**Aim of the exercise:** What lines in the entries below contain the word "camera"? Copy all of them.

#### Data for the task ####

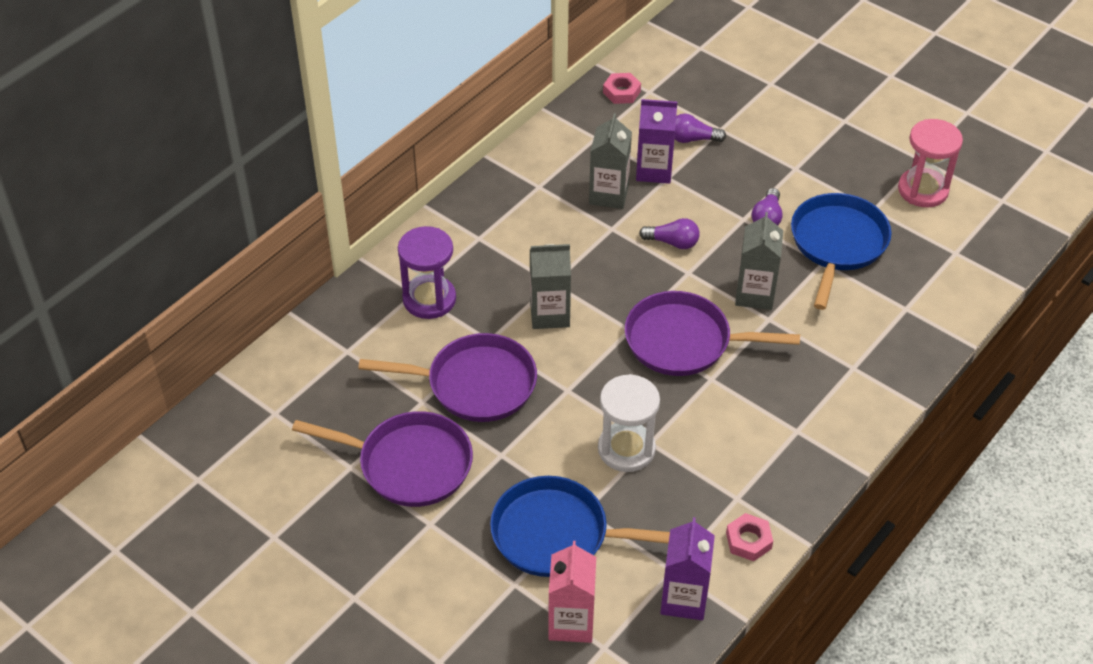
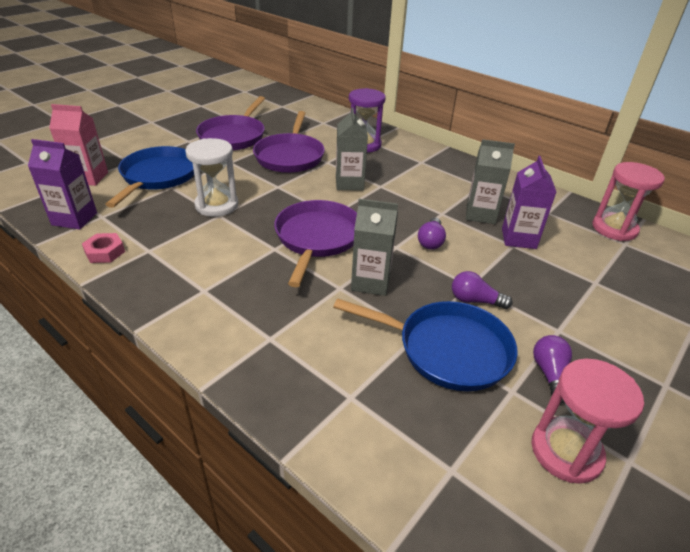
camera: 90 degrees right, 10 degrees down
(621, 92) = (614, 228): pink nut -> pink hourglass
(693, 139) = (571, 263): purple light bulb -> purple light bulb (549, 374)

####
#### Data for the task ####

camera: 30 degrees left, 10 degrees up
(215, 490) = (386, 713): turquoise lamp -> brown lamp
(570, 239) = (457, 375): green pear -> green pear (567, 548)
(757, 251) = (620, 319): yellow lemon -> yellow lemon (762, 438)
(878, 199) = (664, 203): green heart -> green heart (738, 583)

####
#### Data for the task ####

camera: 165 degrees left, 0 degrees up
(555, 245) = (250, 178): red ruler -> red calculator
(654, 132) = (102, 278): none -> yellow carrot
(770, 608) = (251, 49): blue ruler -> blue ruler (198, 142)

####

**Your response:**
camera: 90 degrees right, 10 degrees down
camera: 30 degrees left, 10 degrees up
camera: 165 degrees left, 0 degrees up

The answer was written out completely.